**THE TASK:** Start to finish, return the listing below exactly, pictures excluded.

**RECORDS SHOWN:**

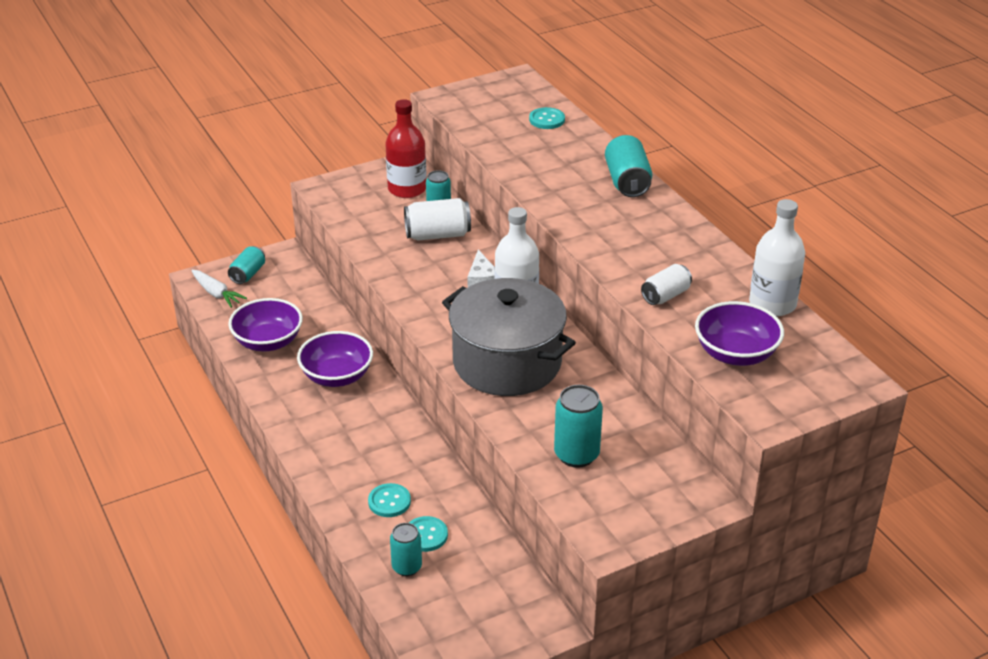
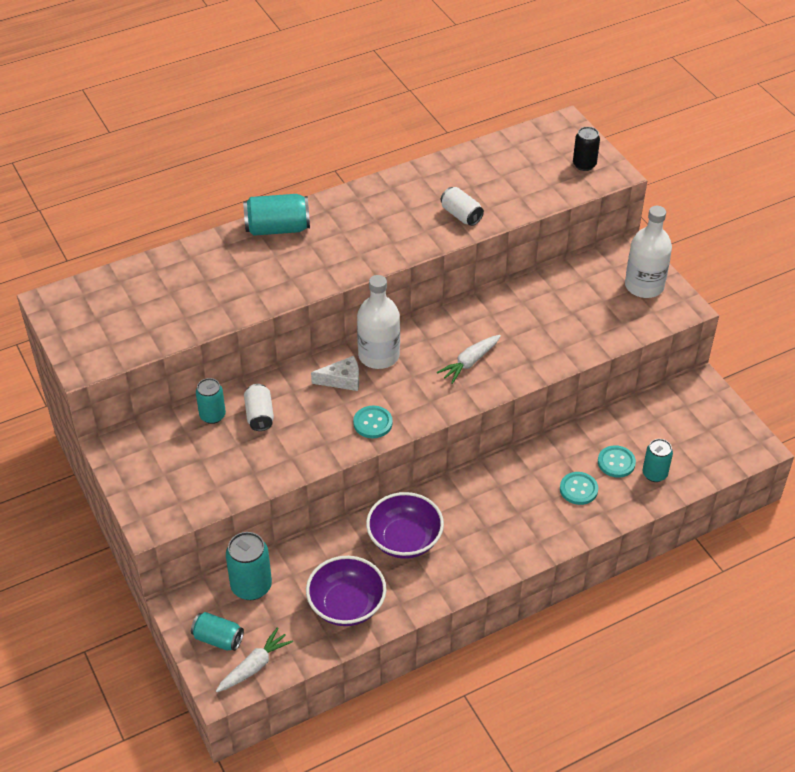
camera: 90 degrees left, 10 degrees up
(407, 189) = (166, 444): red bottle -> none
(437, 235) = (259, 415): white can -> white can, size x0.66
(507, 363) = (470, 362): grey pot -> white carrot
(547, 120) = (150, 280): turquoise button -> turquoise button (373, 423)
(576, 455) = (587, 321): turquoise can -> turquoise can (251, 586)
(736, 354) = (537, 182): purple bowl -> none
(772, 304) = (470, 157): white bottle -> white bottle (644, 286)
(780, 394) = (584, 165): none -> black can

**REPLY TO THE TASK:**
camera: 90 degrees left, 10 degrees up
(407, 189) = (166, 444): red bottle -> none
(437, 235) = (259, 415): white can -> white can, size x0.66
(507, 363) = (470, 362): grey pot -> white carrot
(547, 120) = (150, 280): turquoise button -> turquoise button (373, 423)
(576, 455) = (587, 321): turquoise can -> turquoise can (251, 586)
(736, 354) = (537, 182): purple bowl -> none
(772, 304) = (470, 157): white bottle -> white bottle (644, 286)
(780, 394) = (584, 165): none -> black can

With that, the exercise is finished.